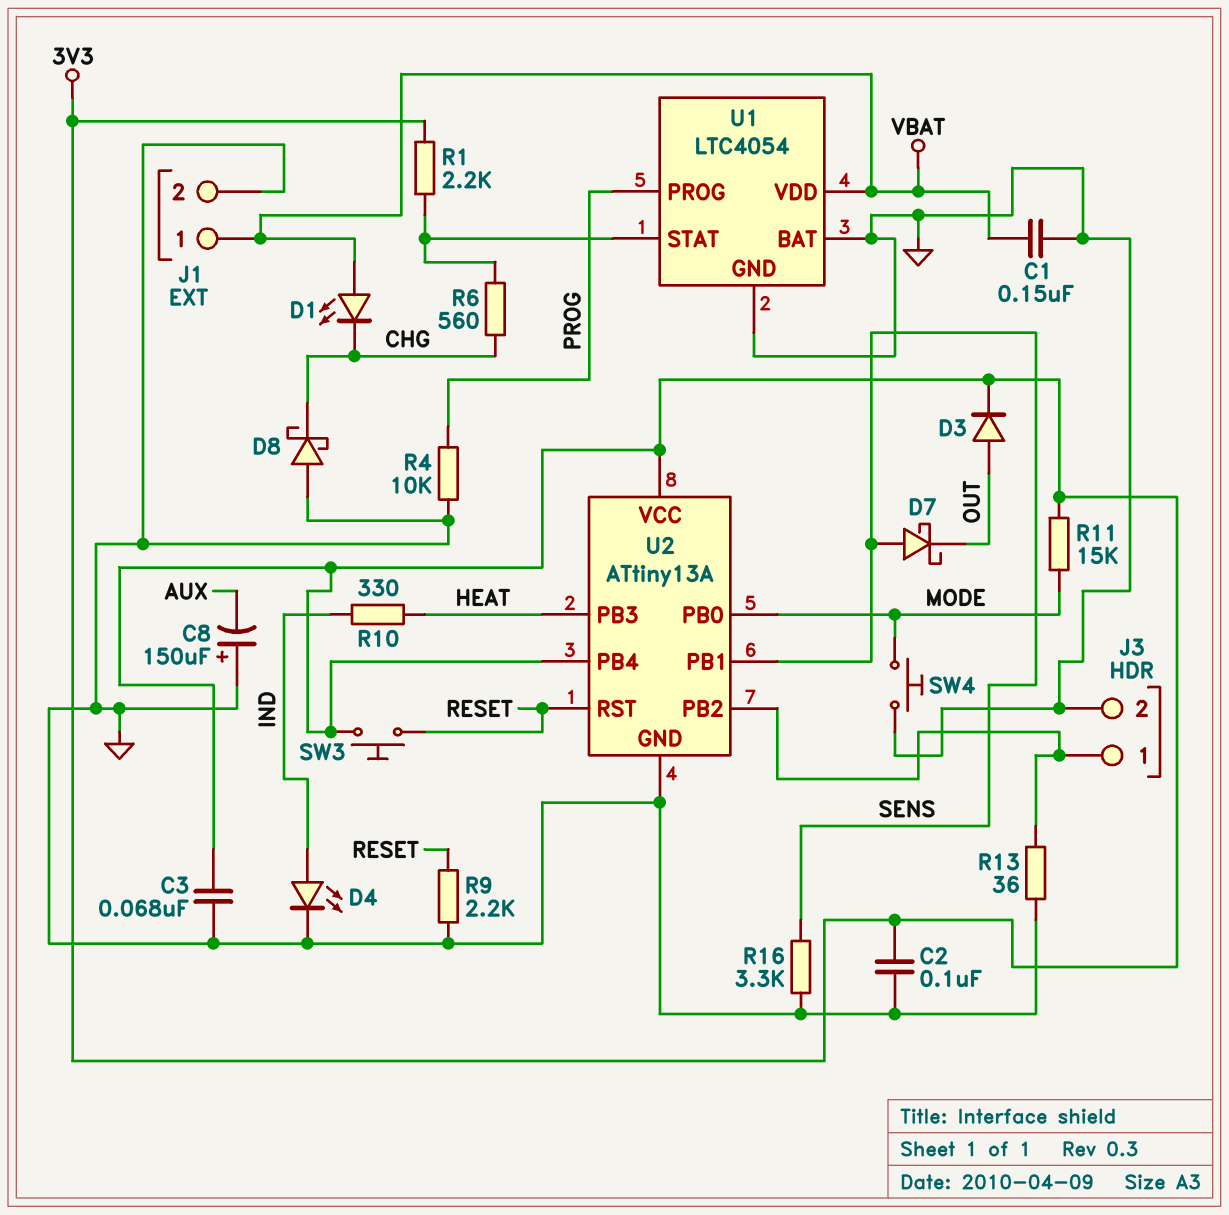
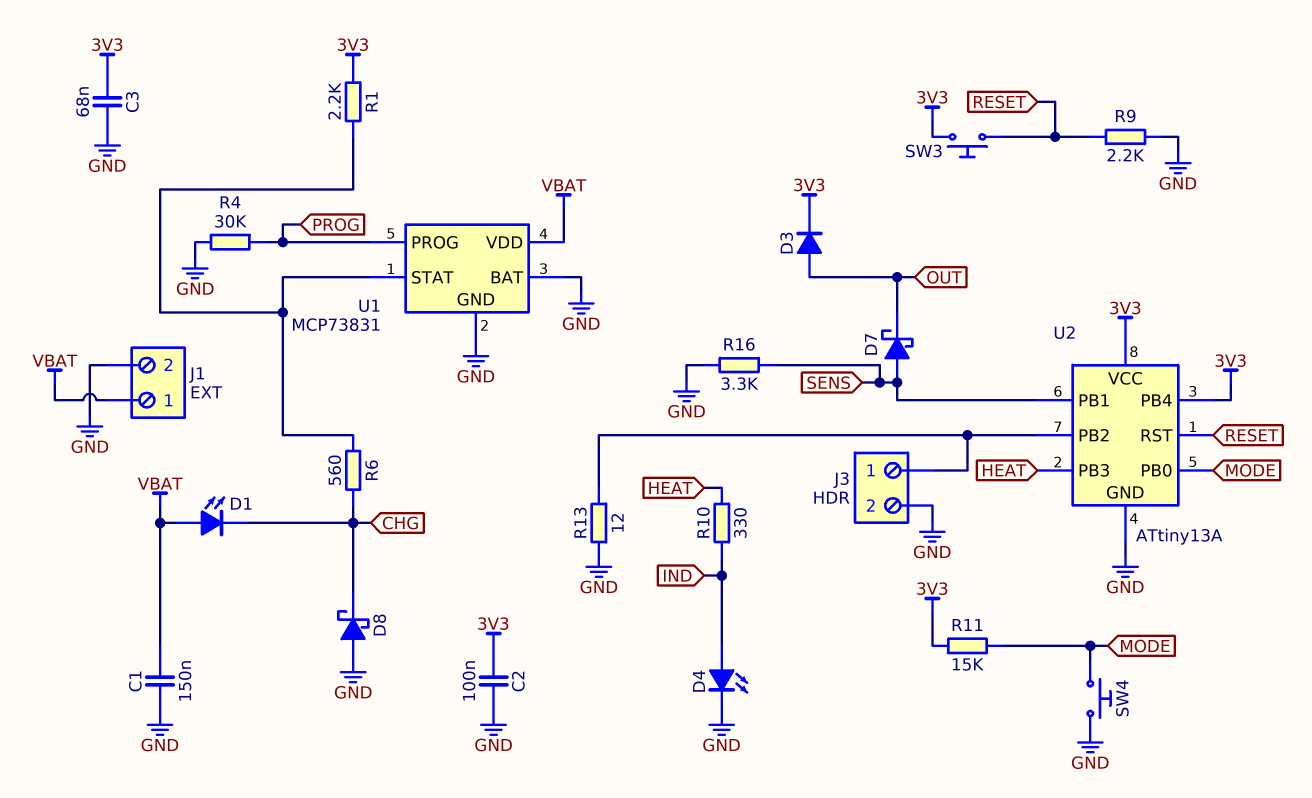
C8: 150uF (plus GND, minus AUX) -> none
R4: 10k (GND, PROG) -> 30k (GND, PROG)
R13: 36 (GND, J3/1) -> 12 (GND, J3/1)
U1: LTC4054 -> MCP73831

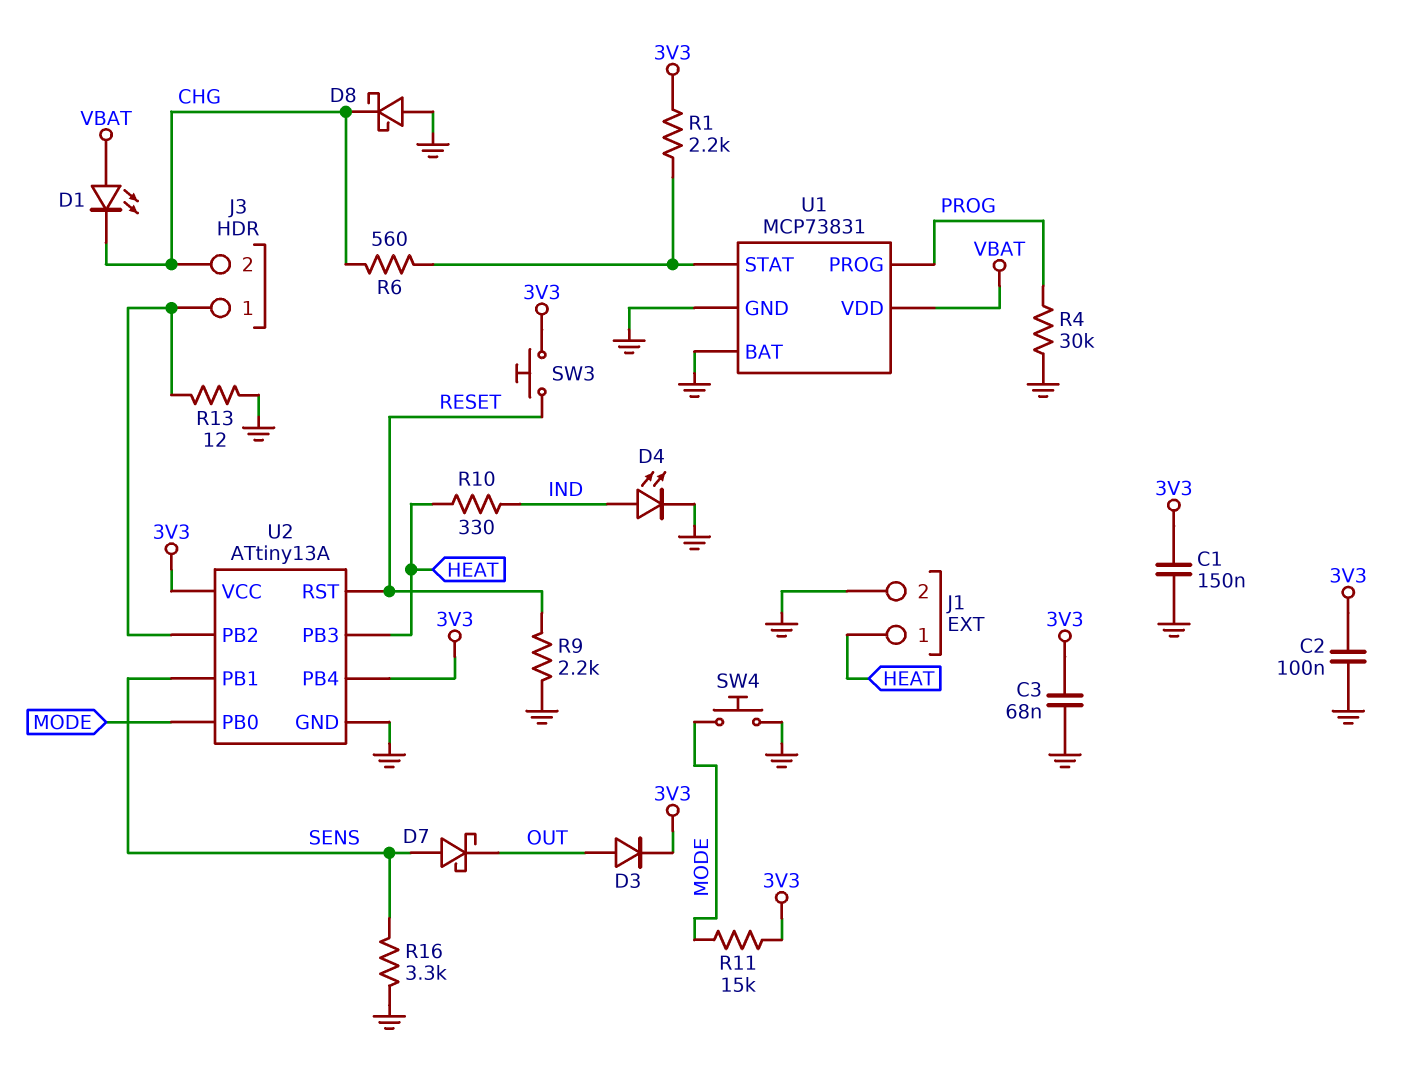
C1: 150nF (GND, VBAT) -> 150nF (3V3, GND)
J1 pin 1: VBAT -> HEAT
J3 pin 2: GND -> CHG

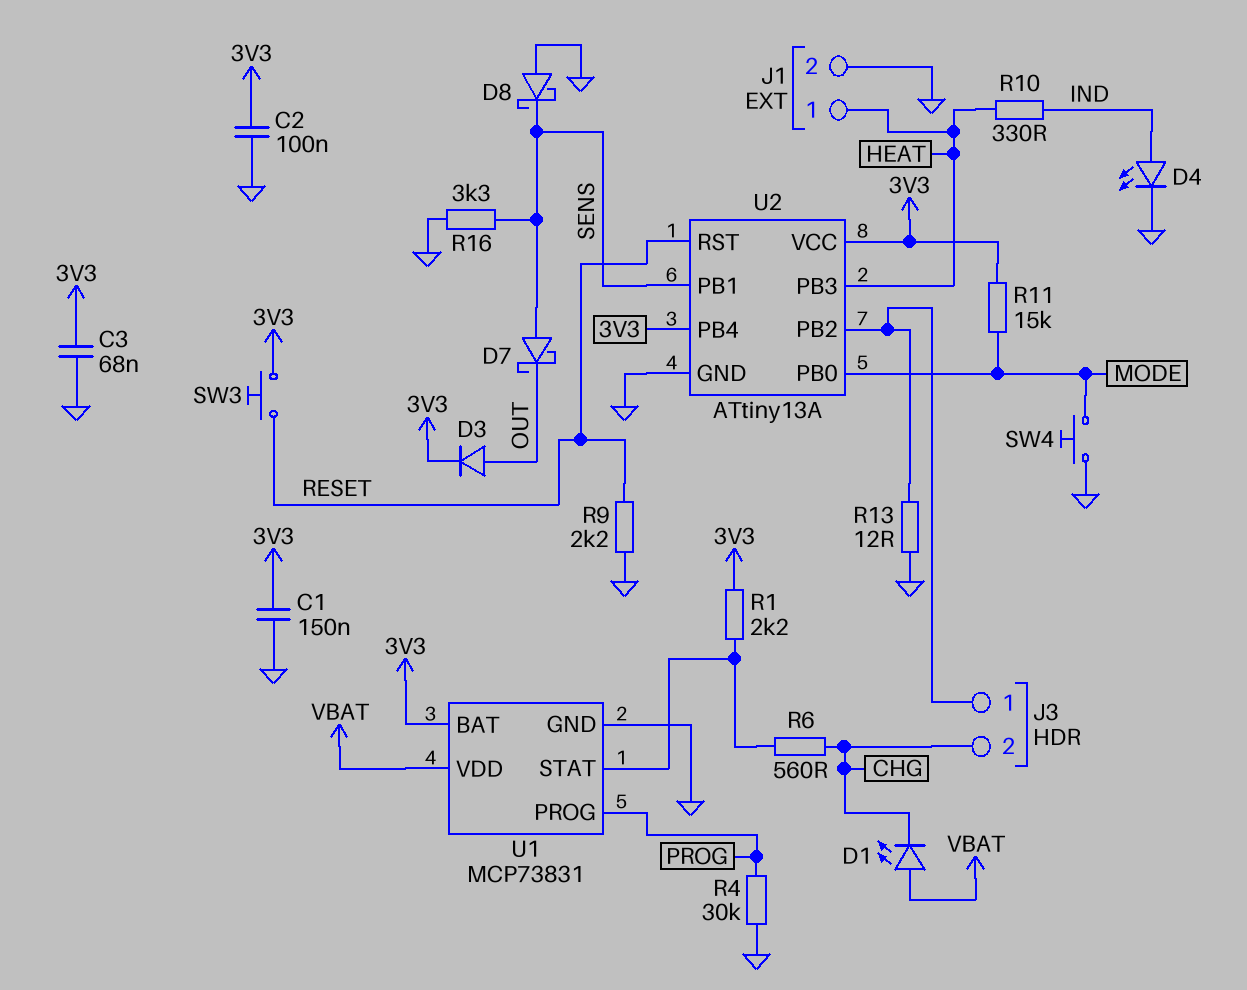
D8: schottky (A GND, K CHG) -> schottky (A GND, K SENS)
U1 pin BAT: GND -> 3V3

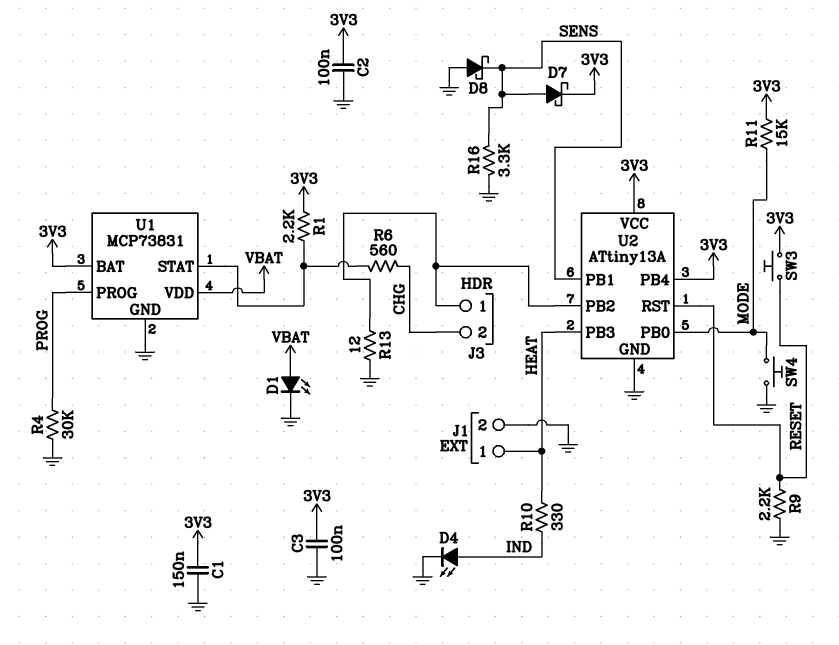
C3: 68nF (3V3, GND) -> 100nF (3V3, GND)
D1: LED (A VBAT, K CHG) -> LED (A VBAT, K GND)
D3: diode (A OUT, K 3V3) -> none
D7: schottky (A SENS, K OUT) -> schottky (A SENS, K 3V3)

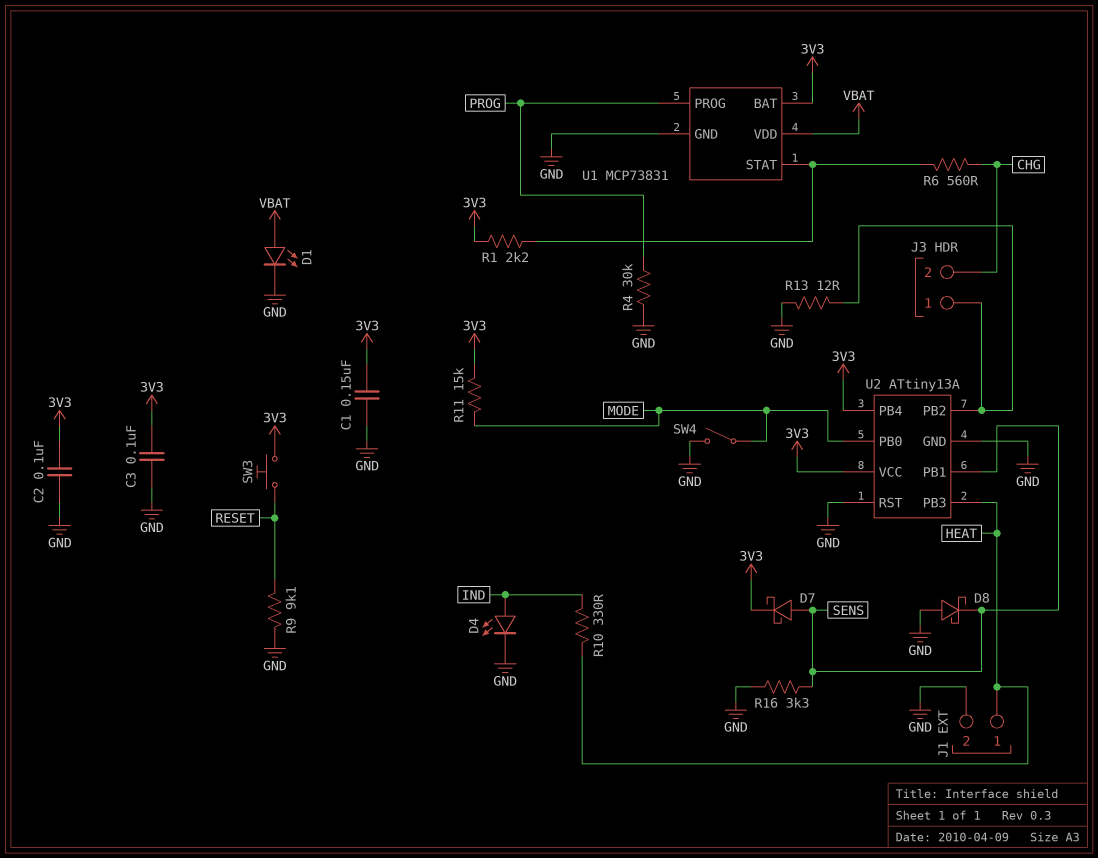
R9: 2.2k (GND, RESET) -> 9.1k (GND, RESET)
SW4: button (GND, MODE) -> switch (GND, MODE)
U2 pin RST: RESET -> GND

──────────────────────────────

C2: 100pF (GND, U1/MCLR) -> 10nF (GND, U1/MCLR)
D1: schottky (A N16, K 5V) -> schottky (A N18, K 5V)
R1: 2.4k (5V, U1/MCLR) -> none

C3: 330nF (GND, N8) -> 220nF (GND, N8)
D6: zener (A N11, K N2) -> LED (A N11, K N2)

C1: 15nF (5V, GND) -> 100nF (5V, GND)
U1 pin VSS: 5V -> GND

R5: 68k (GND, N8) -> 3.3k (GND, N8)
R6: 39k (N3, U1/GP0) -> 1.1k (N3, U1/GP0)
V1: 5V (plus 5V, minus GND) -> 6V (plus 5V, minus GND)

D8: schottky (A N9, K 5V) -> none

──────────────────────────────

> **What to produce**: Output exactly the lines above, from the line with "D3: diode (A OUT, K 3V3) -> none" to the line with "U2 pin RST: RESET -> GND", both included; skip the pictures.

> **Written response**:
D3: diode (A OUT, K 3V3) -> none
D7: schottky (A SENS, K OUT) -> schottky (A SENS, K 3V3)

R9: 2.2k (GND, RESET) -> 9.1k (GND, RESET)
SW4: button (GND, MODE) -> switch (GND, MODE)
U2 pin RST: RESET -> GND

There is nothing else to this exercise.